++++ Data listing
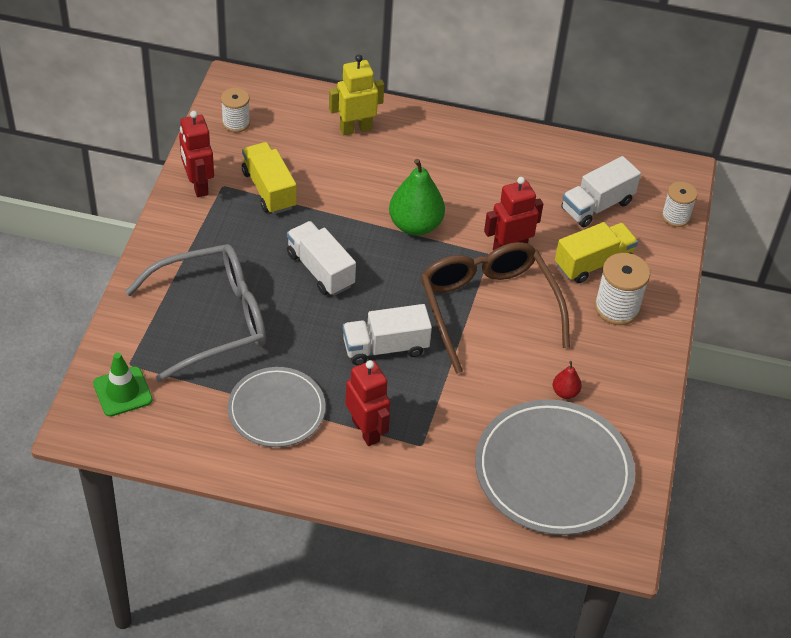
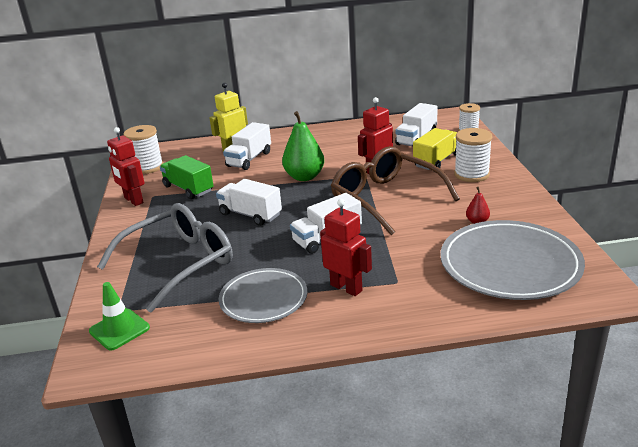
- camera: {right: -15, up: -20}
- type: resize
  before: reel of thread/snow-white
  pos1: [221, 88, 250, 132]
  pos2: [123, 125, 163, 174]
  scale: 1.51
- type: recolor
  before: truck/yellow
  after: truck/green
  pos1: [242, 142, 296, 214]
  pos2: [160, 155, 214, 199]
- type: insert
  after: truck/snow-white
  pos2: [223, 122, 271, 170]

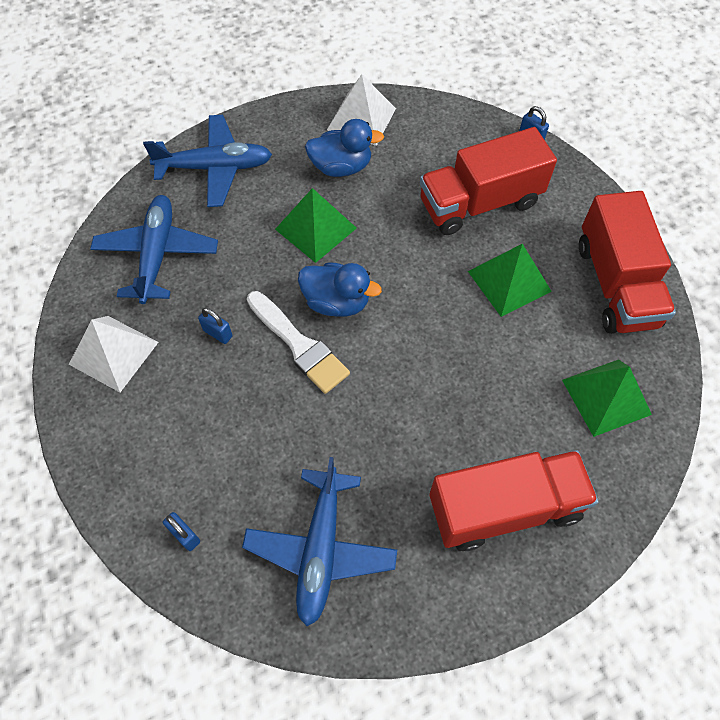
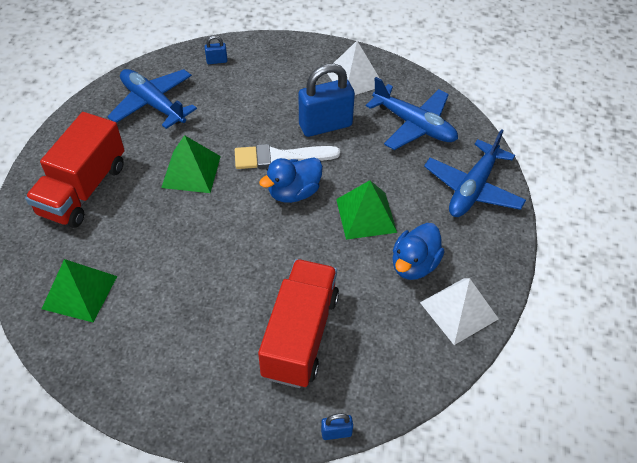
- camera: {right: 125, up: -10}
- type: delete
  before: truck/crimson
  pos1: [579, 191, 676, 334]
- type: move
  before: pyramid/green
  pos1: [468, 244, 552, 317]
  pos2: [161, 135, 221, 193]
- type: resize
  before: lock/cobalt
  pos1: [198, 308, 233, 344]
  pos2: [299, 64, 355, 137]
  scale: 2.31

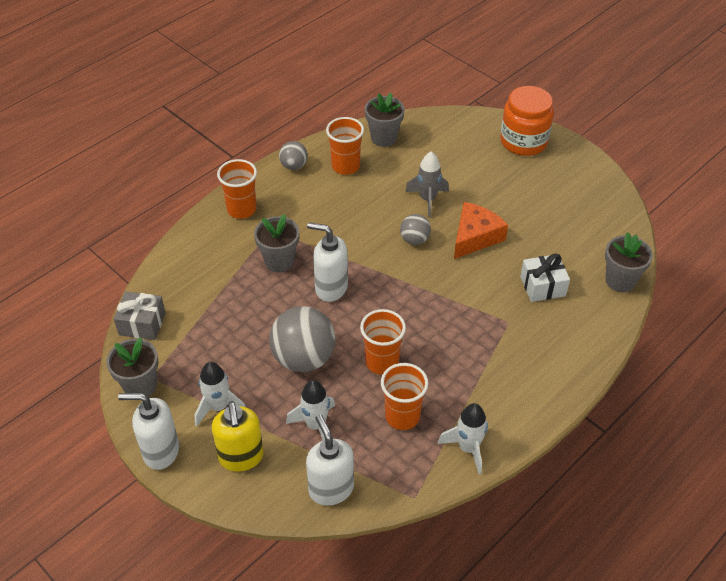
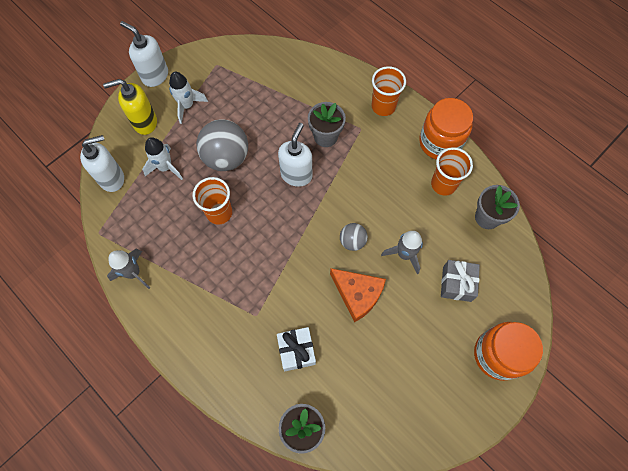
- camera: {right: 90, up: 20}
- type: replace
  before: ball/ash-grey
  after: preserve jar/bright orange
  pos1: [279, 141, 308, 170]
  pos2: [419, 98, 473, 160]
- type: move
  before: gift/ash-grey
  pos1: [114, 292, 166, 340]
  pos2: [441, 260, 480, 302]
- type: delete
  before: plant pot/ash-grey
  pos1: [107, 337, 158, 397]
- type: delete
  before: beaker/bright orange
  pos1: [381, 363, 428, 430]
- type: rotate
  before: soap dispenser/snow-white
  pos1: [118, 393, 179, 470]
  pos2: [120, 21, 168, 87]
  turn: -60
- type: recolor
  before: rocket/snow-white
  after: rocket/ash-grey
  pos1: [438, 403, 488, 474]
  pos2: [107, 249, 150, 289]

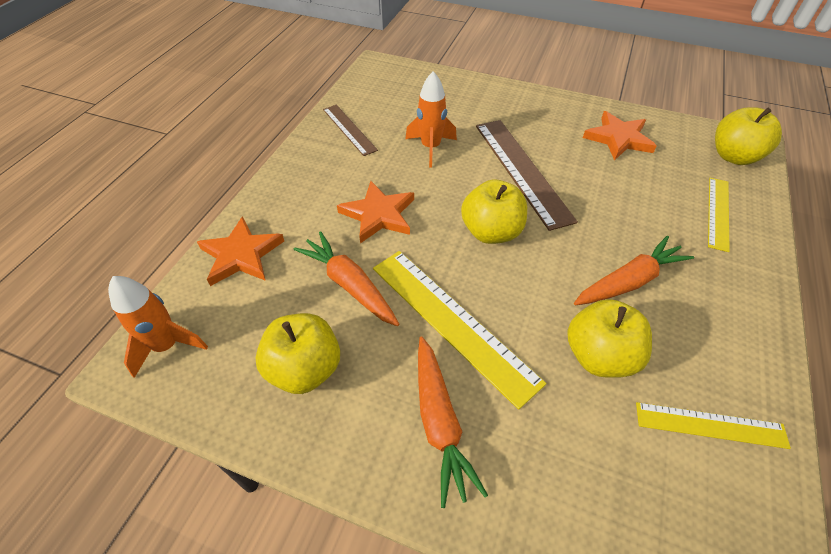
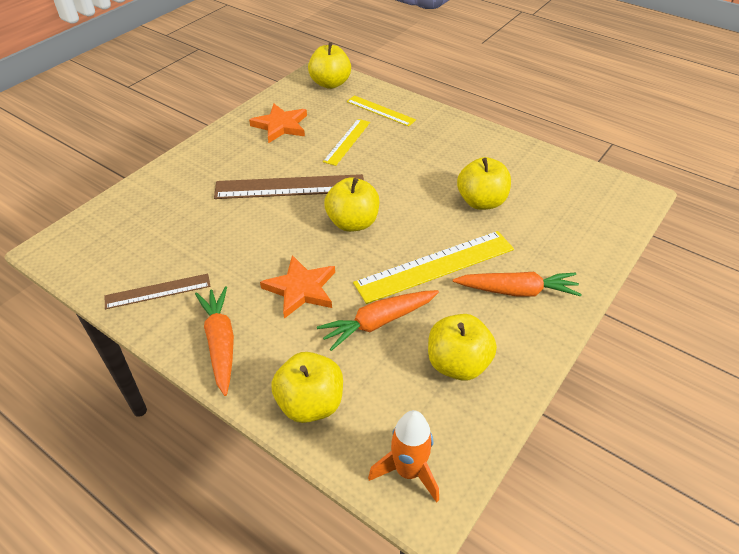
- camera: {right: -75, up: -5}
- type: delete
  before: rocket/bright orange
  pos1: [405, 71, 457, 167]
- type: replace
  before: five-pointed star/bright orange
  after: apple/yellow
  pos1: [197, 216, 284, 286]
  pos2: [271, 352, 343, 423]
- type: move
  before: toy carrot/bright orange
  pos1: [574, 235, 694, 305]
  pos2: [195, 287, 234, 396]
- type: move
  before: measuring stick/yellow
  pos1: [636, 402, 791, 449]
  pos2: [323, 119, 370, 166]

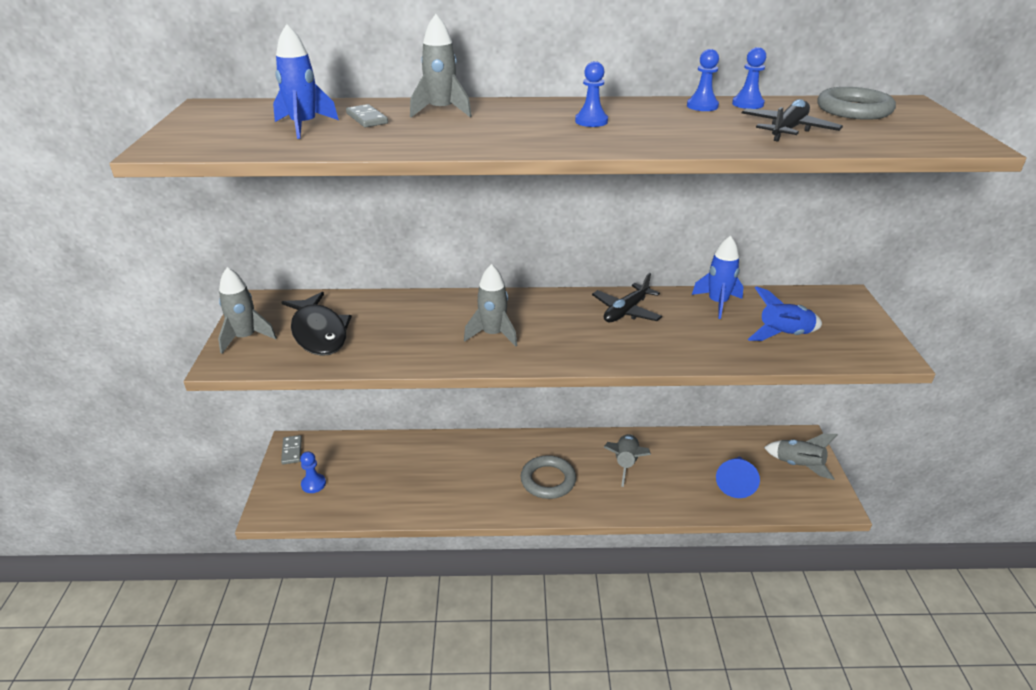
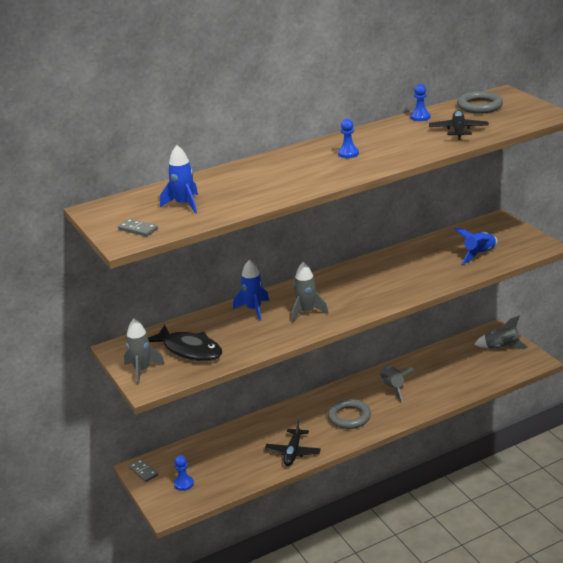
- camera: {right: -25, up: -5}
- type: delete
  before: rocket/ash-grey
  pos1: [410, 14, 472, 117]
- type: delete
  before: pawn/cobalt
  pos1: [687, 49, 719, 111]
- type: move
  before: domino/ash-grey
  pos1: [346, 104, 388, 127]
  pos2: [118, 219, 158, 236]
- type: move
  before: rocket/cobalt
  pos1: [692, 235, 744, 319]
  pos2: [233, 260, 269, 321]
- type: move
  before: toy plane/black
  pos1: [592, 273, 662, 322]
  pos2: [265, 419, 321, 466]
- type: delete
  before: solid cone/cobalt
  pos1: [716, 457, 760, 498]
++++++++
Exercise description |
Keep the pictures out of your answer, which should be the lines from the one with "before: toy carrot/bright orange" through the final line of the data, copied exactly.

Answer space |
  before: toy carrot/bright orange
  pos1: [574, 235, 694, 305]
  pos2: [195, 287, 234, 396]
- type: move
  before: measuring stick/yellow
  pos1: [636, 402, 791, 449]
  pos2: [323, 119, 370, 166]

- camera: {right: -25, up: -5}
- type: delete
  before: rocket/ash-grey
  pos1: [410, 14, 472, 117]
- type: delete
  before: pawn/cobalt
  pos1: [687, 49, 719, 111]
- type: move
  before: domino/ash-grey
  pos1: [346, 104, 388, 127]
  pos2: [118, 219, 158, 236]
- type: move
  before: rocket/cobalt
  pos1: [692, 235, 744, 319]
  pos2: [233, 260, 269, 321]
- type: move
  before: toy plane/black
  pos1: [592, 273, 662, 322]
  pos2: [265, 419, 321, 466]
- type: delete
  before: solid cone/cobalt
  pos1: [716, 457, 760, 498]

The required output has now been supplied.